_Work item_. Output all records exactly, with no images.

§ §

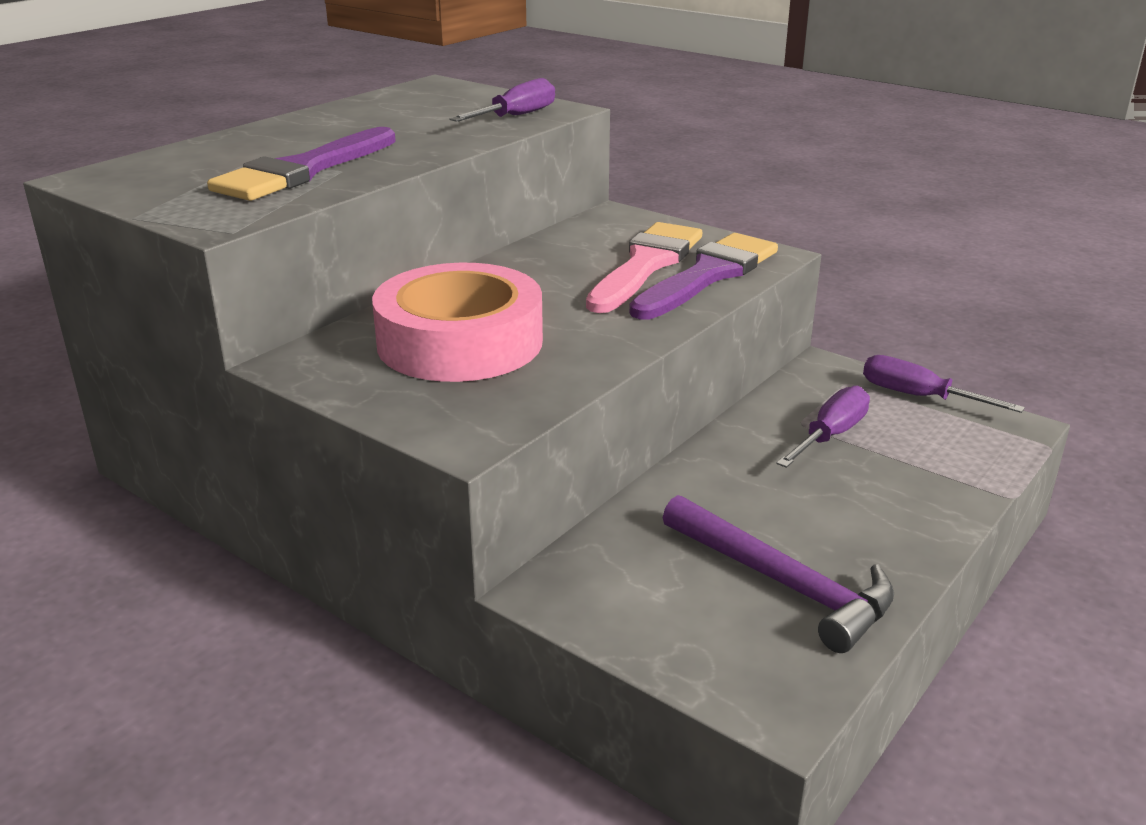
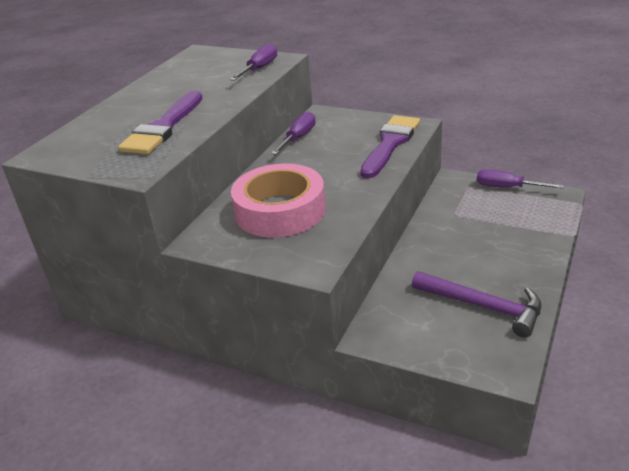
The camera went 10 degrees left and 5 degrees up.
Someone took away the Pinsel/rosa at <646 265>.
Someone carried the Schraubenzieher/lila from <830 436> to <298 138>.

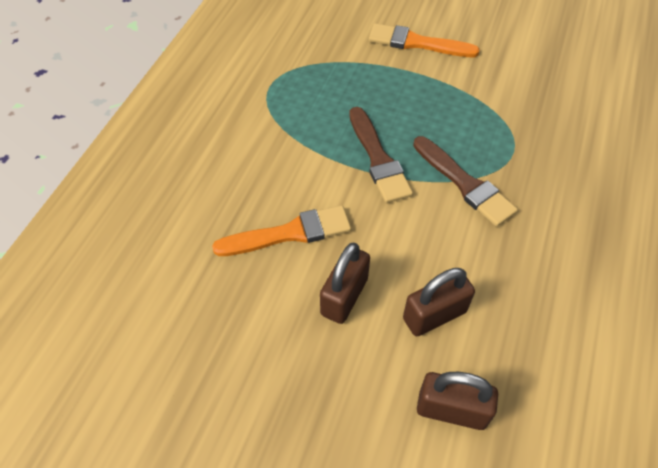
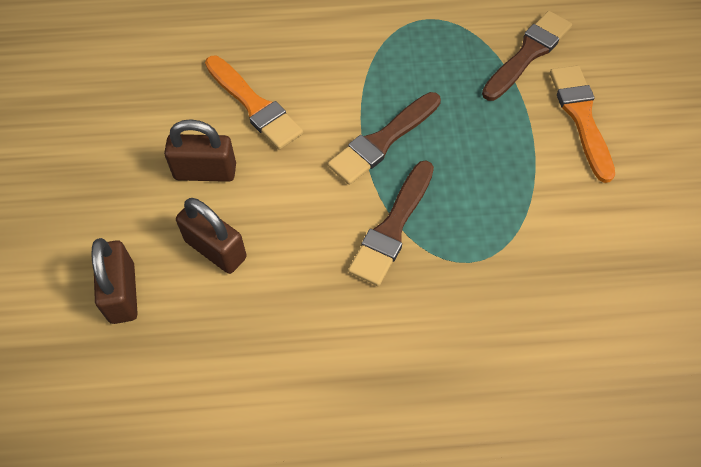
The camera went 65 degrees right and 5 degrees up.
Someone put down the Pinsel/braun at <528 54>.

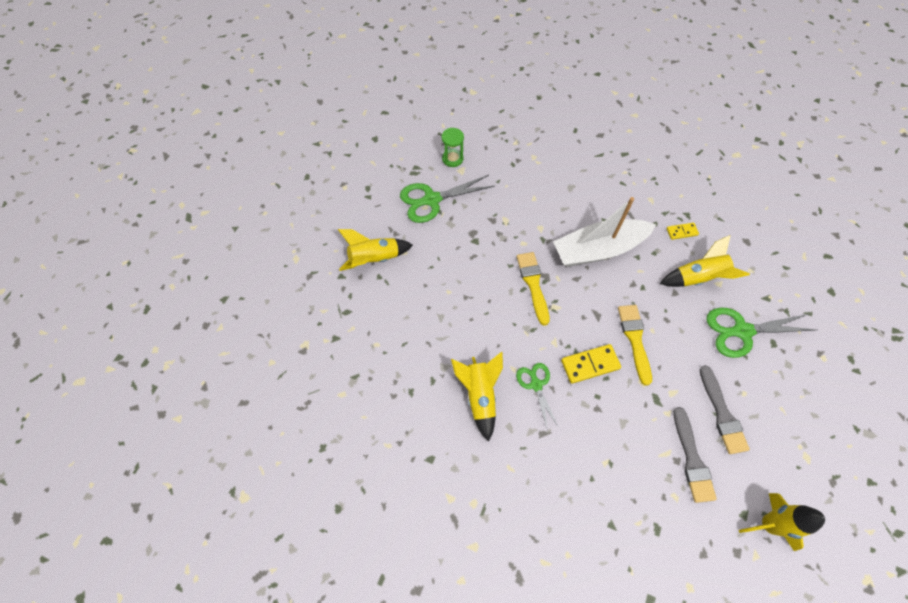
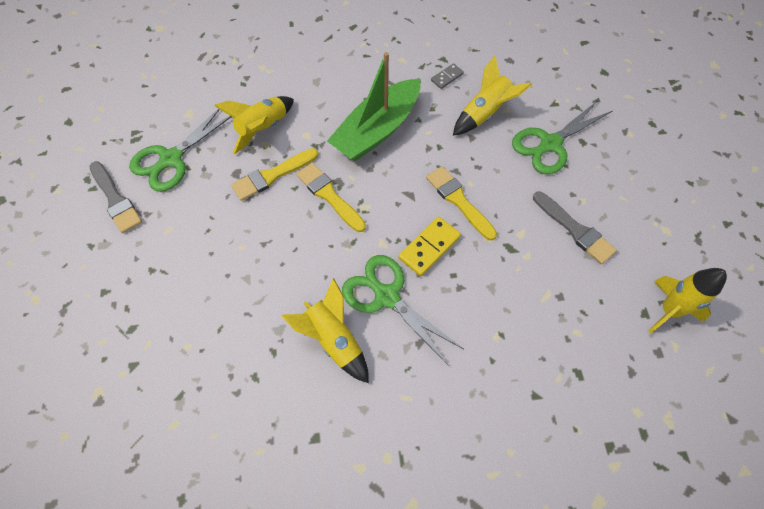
The camera went 30 degrees left and 0 degrees up.
Someone carried the Rakete/gelb from <374 259> to <263 129>.
Someone took away the Sanduhr/grün at <452 159>.
Someone scaled the Schere/grün at <536 384> by 1.65.
Someone repainted the Boot/weiß at <598 250>, which became the Boot/grün at <377 130>.
Someone repainted the Dominostein/gelb at <681 232>, which became the Dominostein/grau at <447 77>.
Someone carried the Pinsel/grau from <692 459> to <116 199>.
Someone put down the Pinsel/gelb at <272 176>.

§ §

_Solution to the problem_.
The camera went 10 degrees left and 5 degrees up.
Someone took away the Pinsel/rosa at <646 265>.
Someone carried the Schraubenzieher/lila from <830 436> to <298 138>.

The camera went 65 degrees right and 5 degrees up.
Someone put down the Pinsel/braun at <528 54>.

The camera went 30 degrees left and 0 degrees up.
Someone carried the Rakete/gelb from <374 259> to <263 129>.
Someone took away the Sanduhr/grün at <452 159>.
Someone scaled the Schere/grün at <536 384> by 1.65.
Someone repainted the Boot/weiß at <598 250>, which became the Boot/grün at <377 130>.
Someone repainted the Dominostein/gelb at <681 232>, which became the Dominostein/grau at <447 77>.
Someone carried the Pinsel/grau from <692 459> to <116 199>.
Someone put down the Pinsel/gelb at <272 176>.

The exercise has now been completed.